**Problem description**
Find the lines below that include the word "DGND" and report how many there are, with no other text.

**Information**
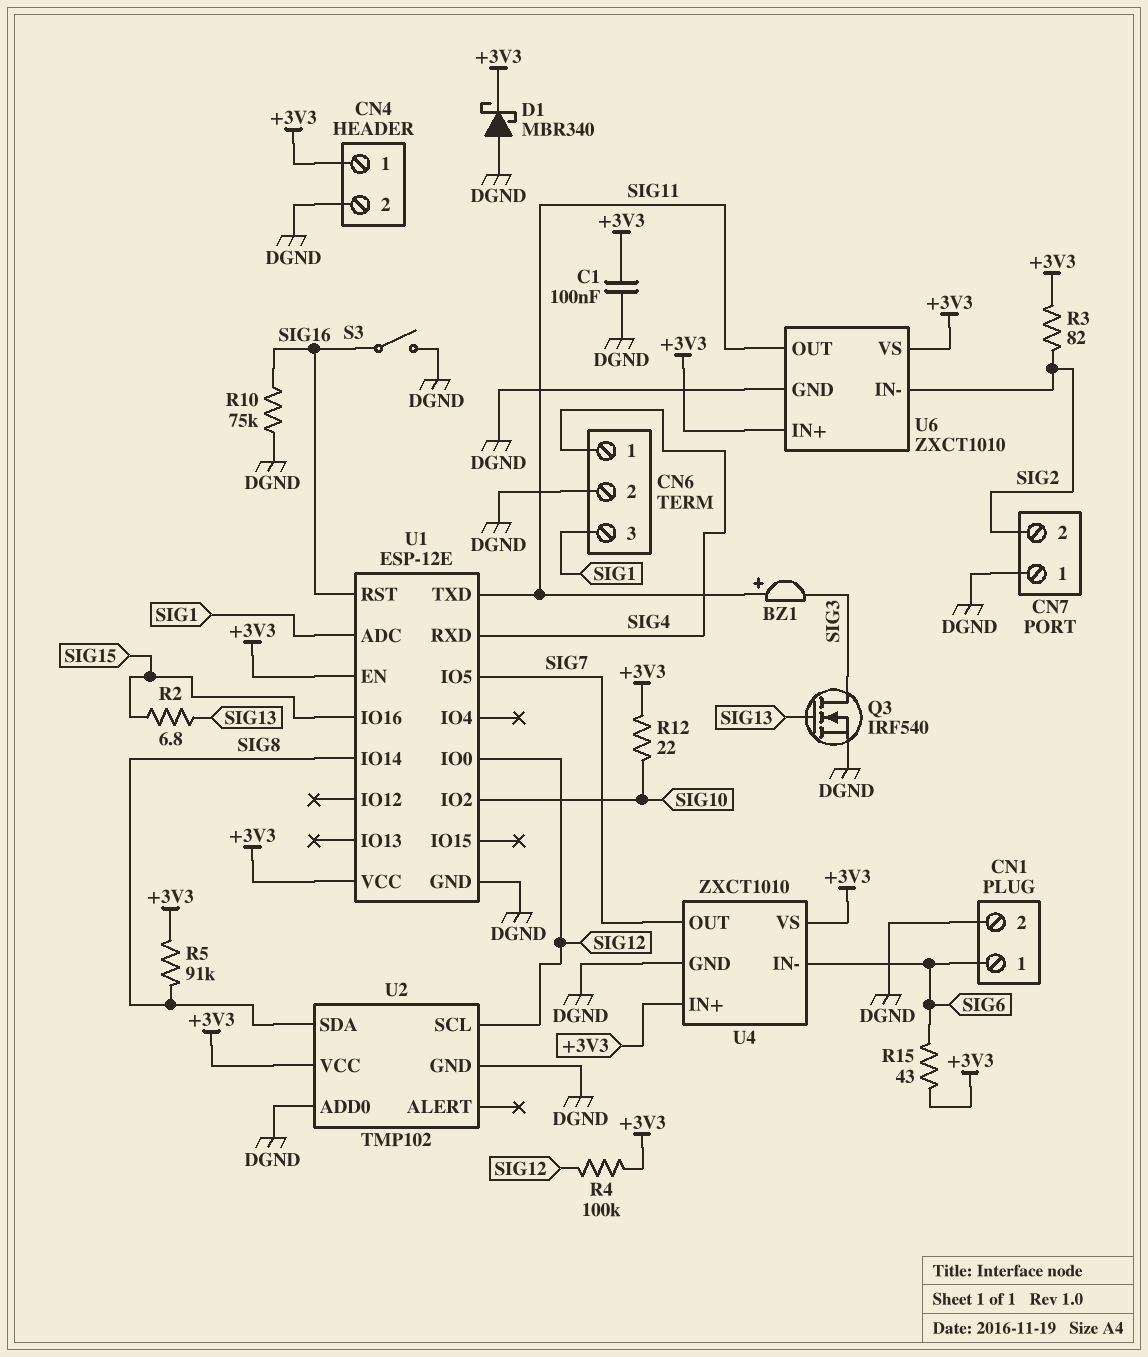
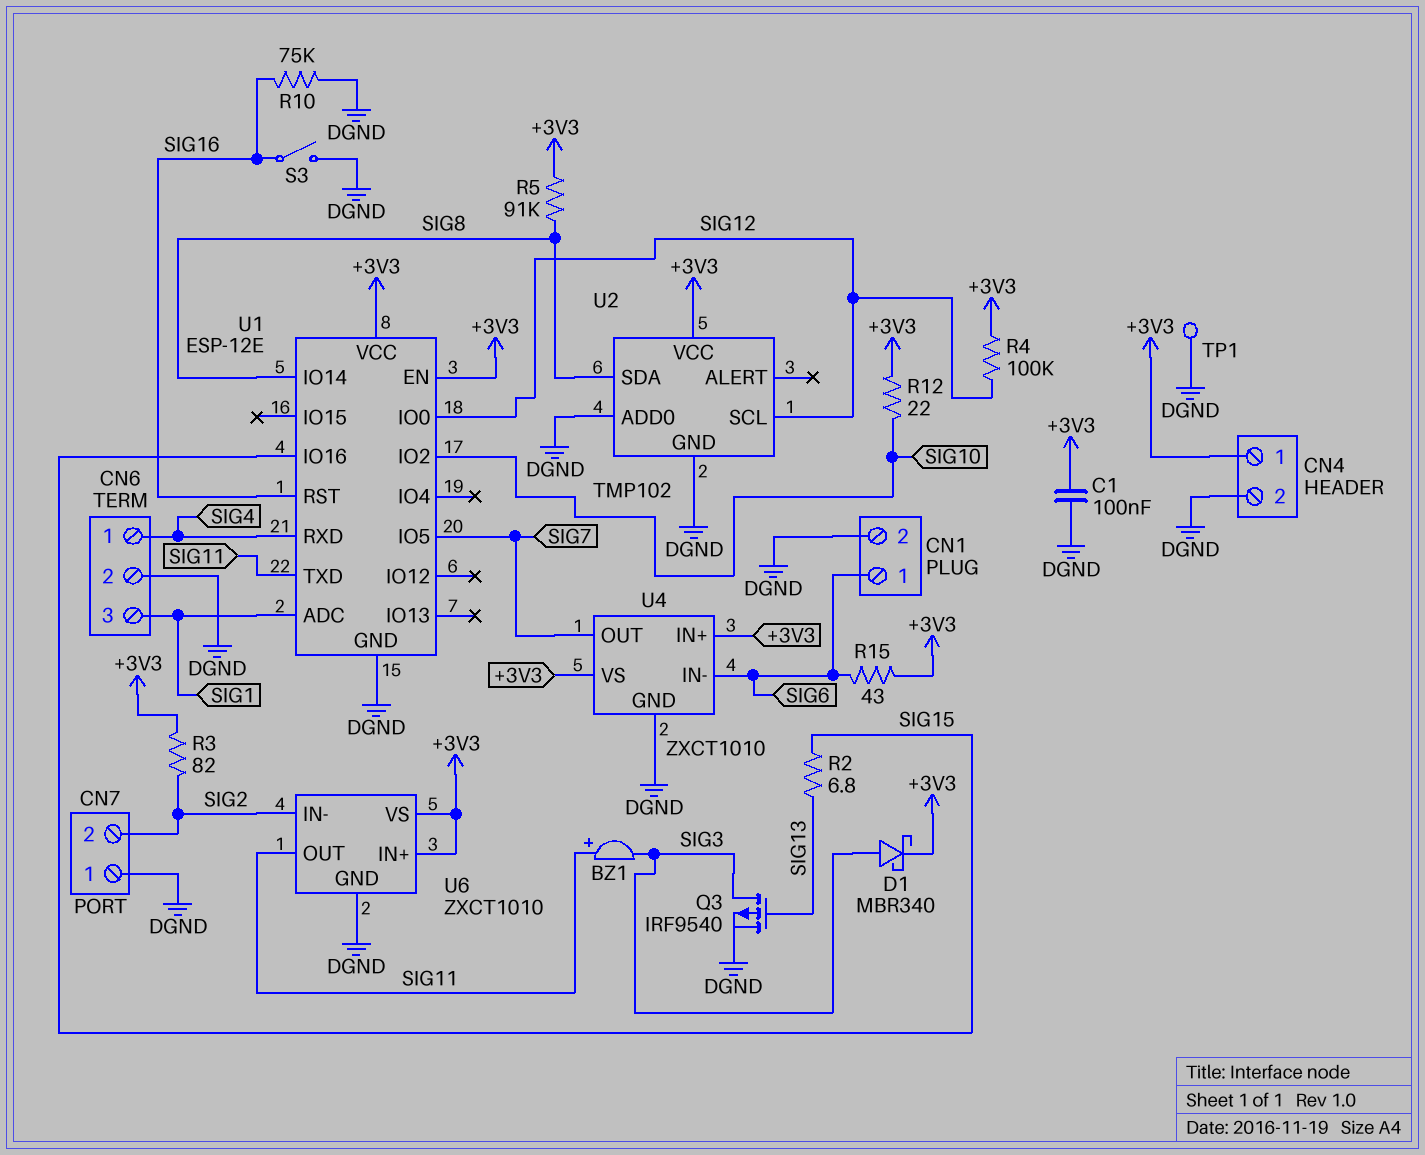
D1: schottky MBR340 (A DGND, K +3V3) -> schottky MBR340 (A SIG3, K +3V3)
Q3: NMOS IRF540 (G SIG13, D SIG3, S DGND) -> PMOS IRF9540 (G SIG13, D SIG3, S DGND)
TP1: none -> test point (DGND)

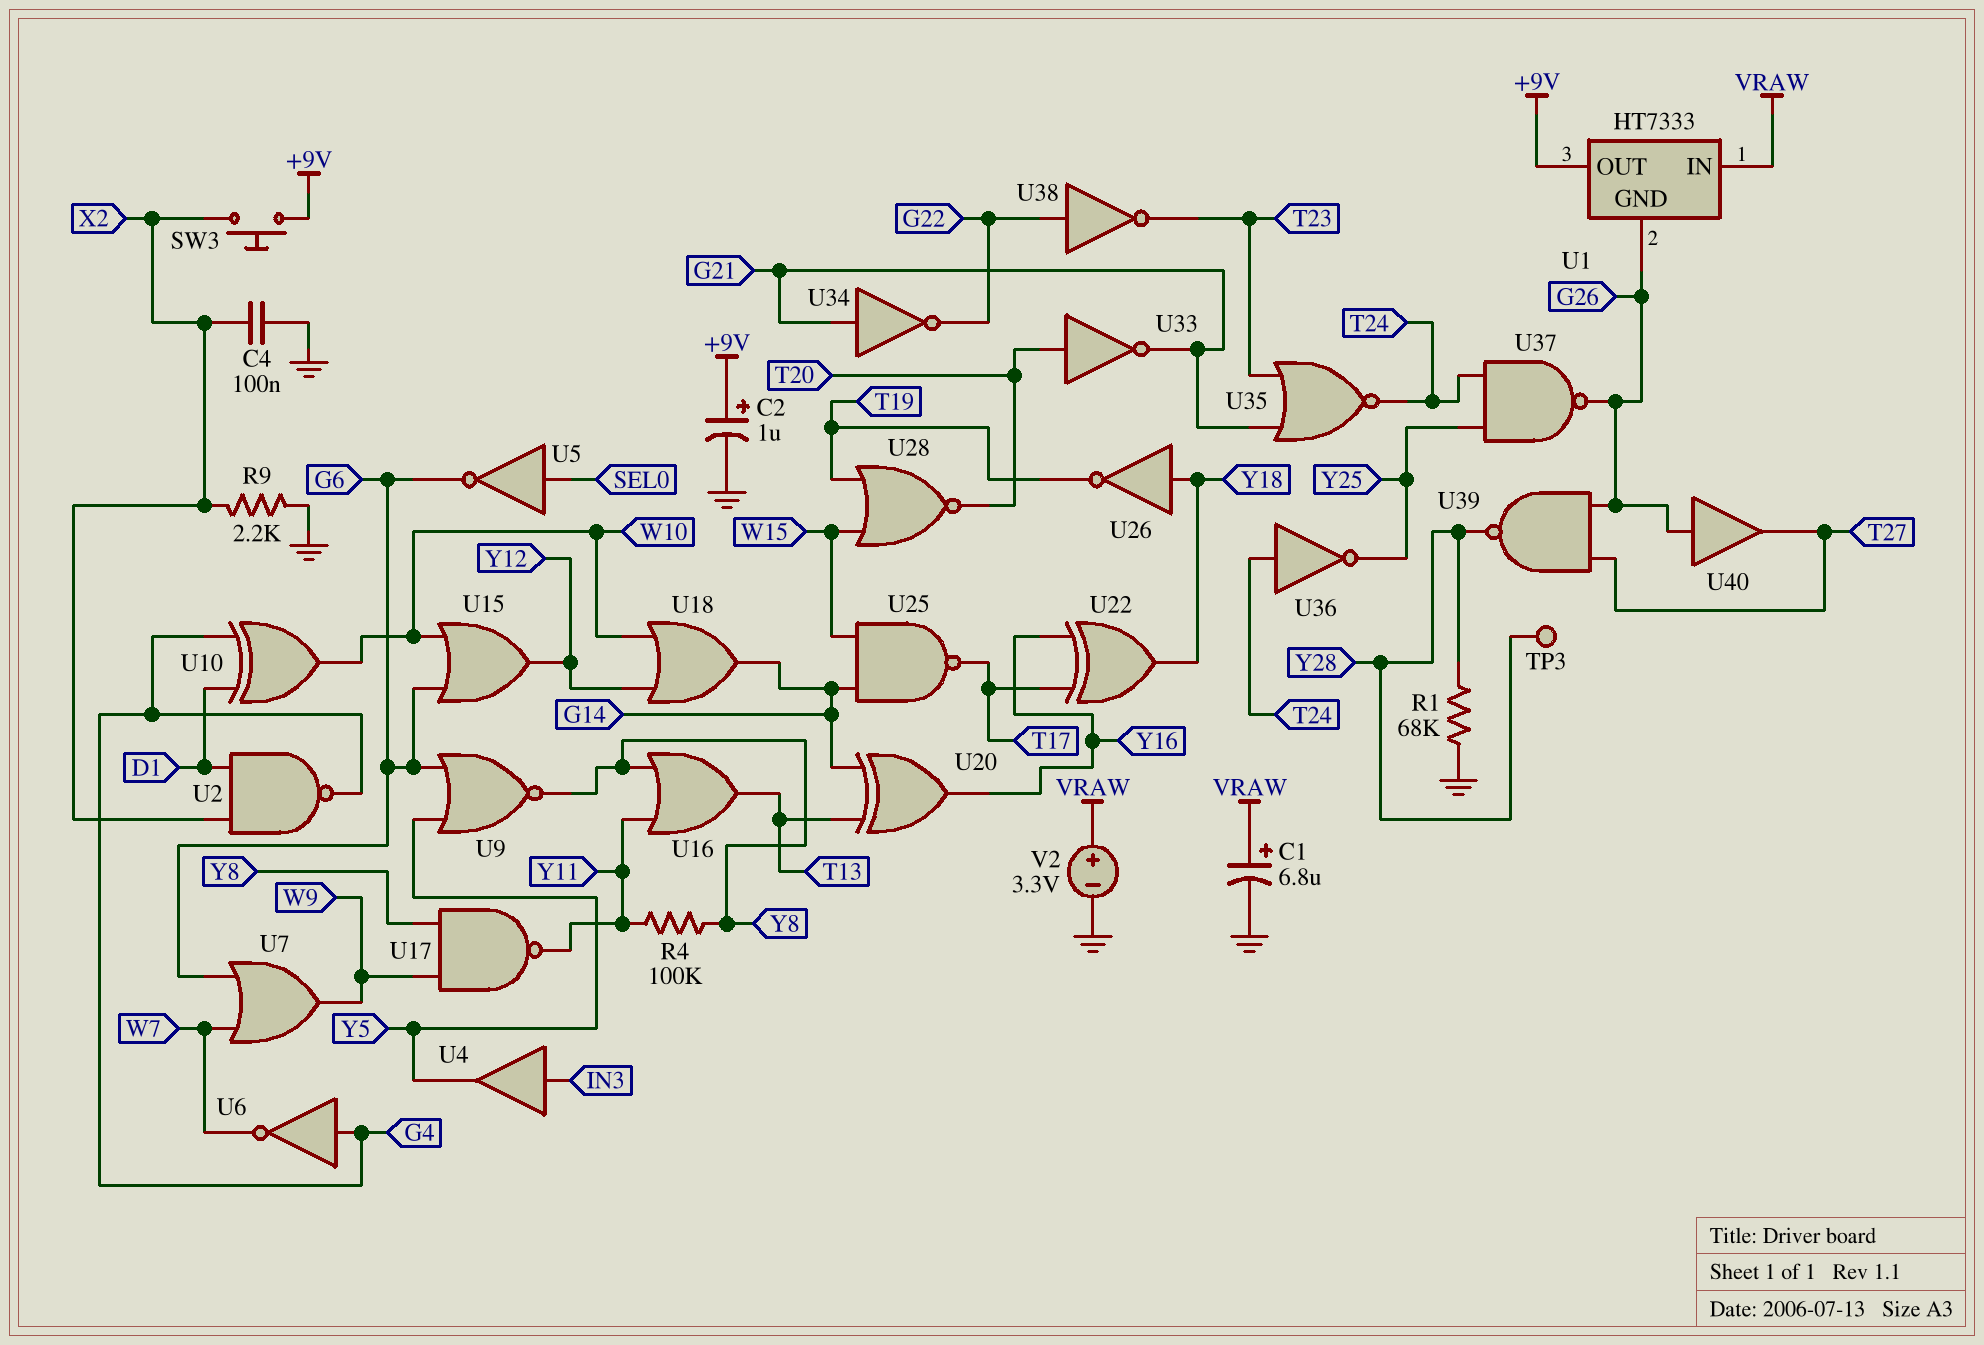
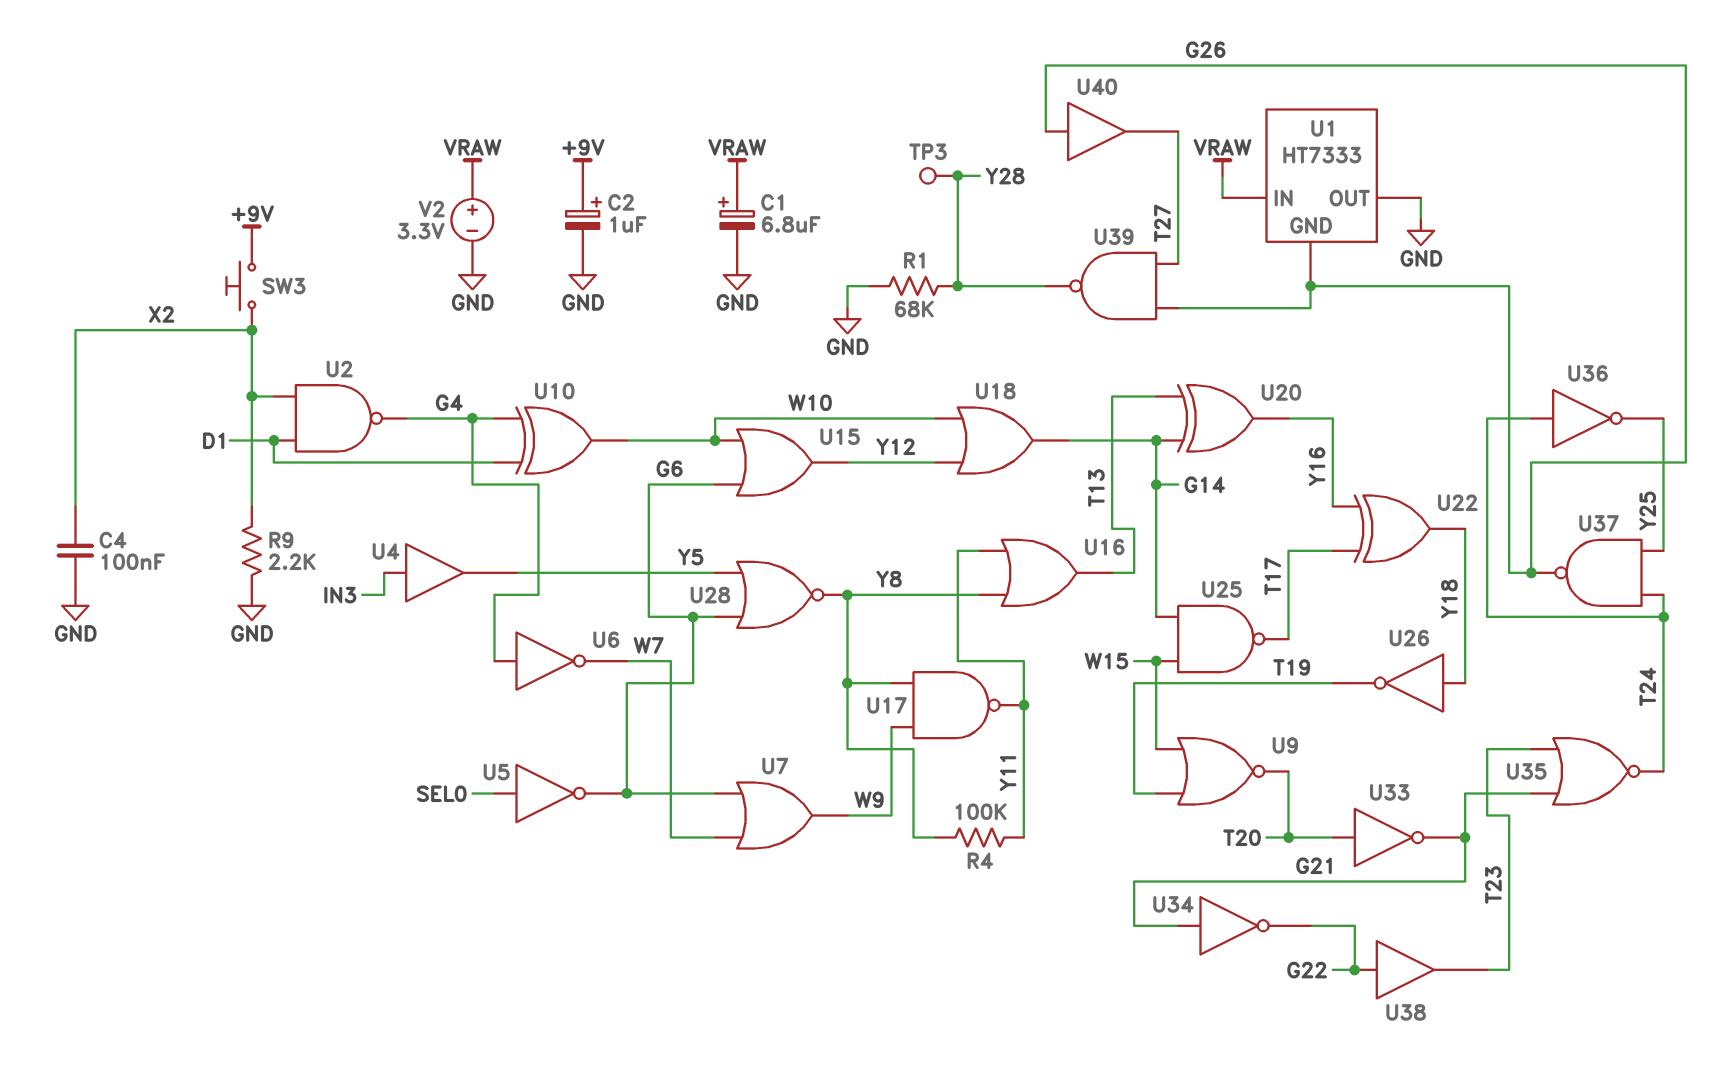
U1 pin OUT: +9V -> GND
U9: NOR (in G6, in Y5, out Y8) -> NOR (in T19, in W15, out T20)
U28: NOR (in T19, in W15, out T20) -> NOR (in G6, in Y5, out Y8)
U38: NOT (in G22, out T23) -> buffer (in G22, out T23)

**Written reply**
3